◆ AVAILABLE DATA
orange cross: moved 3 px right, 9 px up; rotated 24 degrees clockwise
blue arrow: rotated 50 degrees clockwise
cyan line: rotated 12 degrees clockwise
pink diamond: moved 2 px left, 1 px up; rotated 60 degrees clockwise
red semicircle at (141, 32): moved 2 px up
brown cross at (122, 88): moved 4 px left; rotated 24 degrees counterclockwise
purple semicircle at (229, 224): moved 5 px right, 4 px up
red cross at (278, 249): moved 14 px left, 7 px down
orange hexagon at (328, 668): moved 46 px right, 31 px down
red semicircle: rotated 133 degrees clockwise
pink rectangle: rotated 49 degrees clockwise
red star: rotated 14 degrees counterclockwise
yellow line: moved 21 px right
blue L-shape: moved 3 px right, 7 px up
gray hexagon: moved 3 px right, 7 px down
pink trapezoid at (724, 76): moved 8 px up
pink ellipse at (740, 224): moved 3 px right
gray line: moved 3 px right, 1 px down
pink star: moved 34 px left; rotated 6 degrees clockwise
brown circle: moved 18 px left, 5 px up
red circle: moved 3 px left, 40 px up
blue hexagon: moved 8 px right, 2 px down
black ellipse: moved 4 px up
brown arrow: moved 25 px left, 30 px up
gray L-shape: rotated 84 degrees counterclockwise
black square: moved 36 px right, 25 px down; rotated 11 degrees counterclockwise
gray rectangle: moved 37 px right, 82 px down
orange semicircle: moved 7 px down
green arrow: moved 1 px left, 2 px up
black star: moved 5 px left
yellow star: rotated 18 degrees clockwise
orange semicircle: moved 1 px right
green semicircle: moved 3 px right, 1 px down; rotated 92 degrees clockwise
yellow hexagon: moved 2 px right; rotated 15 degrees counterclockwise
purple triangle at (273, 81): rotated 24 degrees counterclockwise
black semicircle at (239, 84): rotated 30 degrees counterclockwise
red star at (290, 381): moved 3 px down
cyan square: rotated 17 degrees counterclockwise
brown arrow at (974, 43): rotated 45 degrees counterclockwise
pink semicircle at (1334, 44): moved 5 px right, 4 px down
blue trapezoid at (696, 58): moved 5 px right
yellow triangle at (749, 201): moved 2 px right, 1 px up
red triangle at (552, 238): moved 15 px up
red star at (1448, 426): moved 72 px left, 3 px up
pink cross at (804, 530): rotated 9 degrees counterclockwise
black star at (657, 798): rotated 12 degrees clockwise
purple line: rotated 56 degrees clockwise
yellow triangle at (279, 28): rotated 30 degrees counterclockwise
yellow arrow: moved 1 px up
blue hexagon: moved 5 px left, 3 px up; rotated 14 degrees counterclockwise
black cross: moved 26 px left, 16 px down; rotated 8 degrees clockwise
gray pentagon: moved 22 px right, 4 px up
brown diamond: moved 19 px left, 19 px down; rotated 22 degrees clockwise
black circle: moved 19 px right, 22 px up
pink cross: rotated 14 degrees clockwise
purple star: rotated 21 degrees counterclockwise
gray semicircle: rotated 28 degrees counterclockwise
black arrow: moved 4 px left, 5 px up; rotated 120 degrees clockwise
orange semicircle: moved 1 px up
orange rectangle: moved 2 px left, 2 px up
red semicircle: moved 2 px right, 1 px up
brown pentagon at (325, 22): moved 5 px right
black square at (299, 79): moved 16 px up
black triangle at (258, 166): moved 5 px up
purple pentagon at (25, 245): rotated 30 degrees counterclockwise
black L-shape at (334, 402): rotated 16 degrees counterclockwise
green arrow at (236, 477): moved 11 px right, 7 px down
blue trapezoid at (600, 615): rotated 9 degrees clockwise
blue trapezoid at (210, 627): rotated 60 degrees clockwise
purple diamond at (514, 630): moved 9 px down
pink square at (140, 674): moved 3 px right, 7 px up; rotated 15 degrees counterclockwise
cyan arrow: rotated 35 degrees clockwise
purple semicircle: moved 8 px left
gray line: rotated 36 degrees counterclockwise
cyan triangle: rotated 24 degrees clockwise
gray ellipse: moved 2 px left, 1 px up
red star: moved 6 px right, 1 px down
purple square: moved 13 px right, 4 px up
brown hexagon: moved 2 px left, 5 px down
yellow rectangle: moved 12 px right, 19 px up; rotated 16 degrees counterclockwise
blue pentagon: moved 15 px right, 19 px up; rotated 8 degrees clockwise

◆ PROBLEM TO SOLVE
Would you please copy exactly the part of the entries above that begins at the line containing "yellow hexagon: moved" and ends at the line containing "blue trapezoid at (696, 58): moved 5 px right", both lines included?

◆ RESULT OF THE TASK
yellow hexagon: moved 2 px right; rotated 15 degrees counterclockwise
purple triangle at (273, 81): rotated 24 degrees counterclockwise
black semicircle at (239, 84): rotated 30 degrees counterclockwise
red star at (290, 381): moved 3 px down
cyan square: rotated 17 degrees counterclockwise
brown arrow at (974, 43): rotated 45 degrees counterclockwise
pink semicircle at (1334, 44): moved 5 px right, 4 px down
blue trapezoid at (696, 58): moved 5 px right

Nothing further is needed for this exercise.